Would you set down every line of the data below exactly as it reads?

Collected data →
▼▼▼

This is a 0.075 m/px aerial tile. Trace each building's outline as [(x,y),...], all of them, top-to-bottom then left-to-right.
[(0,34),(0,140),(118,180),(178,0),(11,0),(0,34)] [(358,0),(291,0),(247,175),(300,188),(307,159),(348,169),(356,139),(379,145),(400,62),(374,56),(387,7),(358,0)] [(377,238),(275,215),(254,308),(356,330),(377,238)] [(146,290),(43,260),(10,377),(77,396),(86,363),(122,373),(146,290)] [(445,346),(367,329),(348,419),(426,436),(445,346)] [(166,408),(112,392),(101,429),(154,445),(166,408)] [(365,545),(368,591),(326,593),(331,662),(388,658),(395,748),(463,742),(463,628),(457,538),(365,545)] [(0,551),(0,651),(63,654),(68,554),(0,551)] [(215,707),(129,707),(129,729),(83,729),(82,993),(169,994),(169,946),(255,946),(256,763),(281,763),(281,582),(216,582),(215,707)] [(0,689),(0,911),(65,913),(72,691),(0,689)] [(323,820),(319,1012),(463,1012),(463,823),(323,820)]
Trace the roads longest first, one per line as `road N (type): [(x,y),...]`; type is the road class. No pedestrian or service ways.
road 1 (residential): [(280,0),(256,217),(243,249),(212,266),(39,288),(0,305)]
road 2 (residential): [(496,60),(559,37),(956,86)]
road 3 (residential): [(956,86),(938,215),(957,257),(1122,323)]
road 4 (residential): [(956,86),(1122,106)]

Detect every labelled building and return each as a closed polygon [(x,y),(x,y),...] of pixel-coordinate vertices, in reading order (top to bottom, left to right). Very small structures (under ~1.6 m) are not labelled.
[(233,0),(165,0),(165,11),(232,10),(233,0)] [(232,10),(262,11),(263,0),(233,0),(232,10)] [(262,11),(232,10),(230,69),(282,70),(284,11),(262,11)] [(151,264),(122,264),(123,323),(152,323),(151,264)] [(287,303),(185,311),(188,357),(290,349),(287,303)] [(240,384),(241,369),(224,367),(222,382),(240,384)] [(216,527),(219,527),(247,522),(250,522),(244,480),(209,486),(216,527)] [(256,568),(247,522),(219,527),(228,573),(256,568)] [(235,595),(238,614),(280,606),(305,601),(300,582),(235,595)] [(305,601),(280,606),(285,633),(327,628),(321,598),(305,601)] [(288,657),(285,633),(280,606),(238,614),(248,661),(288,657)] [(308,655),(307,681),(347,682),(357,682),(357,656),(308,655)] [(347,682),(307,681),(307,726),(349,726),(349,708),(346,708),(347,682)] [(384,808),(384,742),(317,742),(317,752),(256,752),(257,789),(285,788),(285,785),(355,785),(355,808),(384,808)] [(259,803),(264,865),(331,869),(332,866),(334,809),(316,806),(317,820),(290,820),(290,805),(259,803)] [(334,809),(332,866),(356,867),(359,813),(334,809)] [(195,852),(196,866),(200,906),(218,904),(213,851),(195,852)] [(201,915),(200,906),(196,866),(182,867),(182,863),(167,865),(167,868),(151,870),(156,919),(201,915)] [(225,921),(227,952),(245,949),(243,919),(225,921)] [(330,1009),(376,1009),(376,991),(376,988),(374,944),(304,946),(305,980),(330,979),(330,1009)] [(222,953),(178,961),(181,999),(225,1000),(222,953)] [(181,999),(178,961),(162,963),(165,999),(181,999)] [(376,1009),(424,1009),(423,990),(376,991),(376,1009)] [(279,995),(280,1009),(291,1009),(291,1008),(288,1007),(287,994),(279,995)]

▲▲▲

OUTPUT FOR THIS EXERCISE →
This is a 0.075 m/px aerial tile. Trace each building's outline as [(x,y),...], all of them, top-to-bottom then left-to-right.
[(0,34),(0,140),(118,180),(178,0),(11,0),(0,34)] [(358,0),(291,0),(247,175),(300,188),(307,159),(348,169),(356,139),(379,145),(400,62),(374,56),(387,7),(358,0)] [(377,238),(275,215),(254,308),(356,330),(377,238)] [(146,290),(43,260),(10,377),(77,396),(86,363),(122,373),(146,290)] [(445,346),(367,329),(348,419),(426,436),(445,346)] [(166,408),(112,392),(101,429),(154,445),(166,408)] [(365,545),(368,591),(326,593),(331,662),(388,658),(395,748),(463,742),(463,628),(457,538),(365,545)] [(0,551),(0,651),(63,654),(68,554),(0,551)] [(215,707),(129,707),(129,729),(83,729),(82,993),(169,994),(169,946),(255,946),(256,763),(281,763),(281,582),(216,582),(215,707)] [(0,689),(0,911),(65,913),(72,691),(0,689)] [(323,820),(319,1012),(463,1012),(463,823),(323,820)]
Trace the roads longest first, one per line as `road N (type): [(x,y),...]`; type is the road class. No pedestrian or service ways.
road 1 (residential): [(280,0),(256,217),(243,249),(212,266),(39,288),(0,305)]
road 2 (residential): [(496,60),(559,37),(956,86)]
road 3 (residential): [(956,86),(938,215),(957,257),(1122,323)]
road 4 (residential): [(956,86),(1122,106)]

Detect every labelled building and return each as a closed polygon [(x,y),(x,y),...] of pixel-coordinate vertices, in reading order (top to bottom, left to right). Very small structures (under ~1.6 m) are not labelled.
[(233,0),(165,0),(165,11),(232,10),(233,0)] [(232,10),(262,11),(263,0),(233,0),(232,10)] [(262,11),(232,10),(230,69),(282,70),(284,11),(262,11)] [(151,264),(122,264),(123,323),(152,323),(151,264)] [(287,303),(185,311),(188,357),(290,349),(287,303)] [(240,384),(241,369),(224,367),(222,382),(240,384)] [(216,527),(219,527),(247,522),(250,522),(244,480),(209,486),(216,527)] [(256,568),(247,522),(219,527),(228,573),(256,568)] [(235,595),(238,614),(280,606),(305,601),(300,582),(235,595)] [(305,601),(280,606),(285,633),(327,628),(321,598),(305,601)] [(288,657),(285,633),(280,606),(238,614),(248,661),(288,657)] [(308,655),(307,681),(347,682),(357,682),(357,656),(308,655)] [(347,682),(307,681),(307,726),(349,726),(349,708),(346,708),(347,682)] [(384,808),(384,742),(317,742),(317,752),(256,752),(257,789),(285,788),(285,785),(355,785),(355,808),(384,808)] [(259,803),(264,865),(331,869),(332,866),(334,809),(316,806),(317,820),(290,820),(290,805),(259,803)] [(334,809),(332,866),(356,867),(359,813),(334,809)] [(195,852),(196,866),(200,906),(218,904),(213,851),(195,852)] [(201,915),(200,906),(196,866),(182,867),(182,863),(167,865),(167,868),(151,870),(156,919),(201,915)] [(225,921),(227,952),(245,949),(243,919),(225,921)] [(330,1009),(376,1009),(376,991),(376,988),(374,944),(304,946),(305,980),(330,979),(330,1009)] [(222,953),(178,961),(181,999),(225,1000),(222,953)] [(181,999),(178,961),(162,963),(165,999),(181,999)] [(376,1009),(424,1009),(423,990),(376,991),(376,1009)] [(279,995),(280,1009),(291,1009),(291,1008),(288,1007),(287,994),(279,995)]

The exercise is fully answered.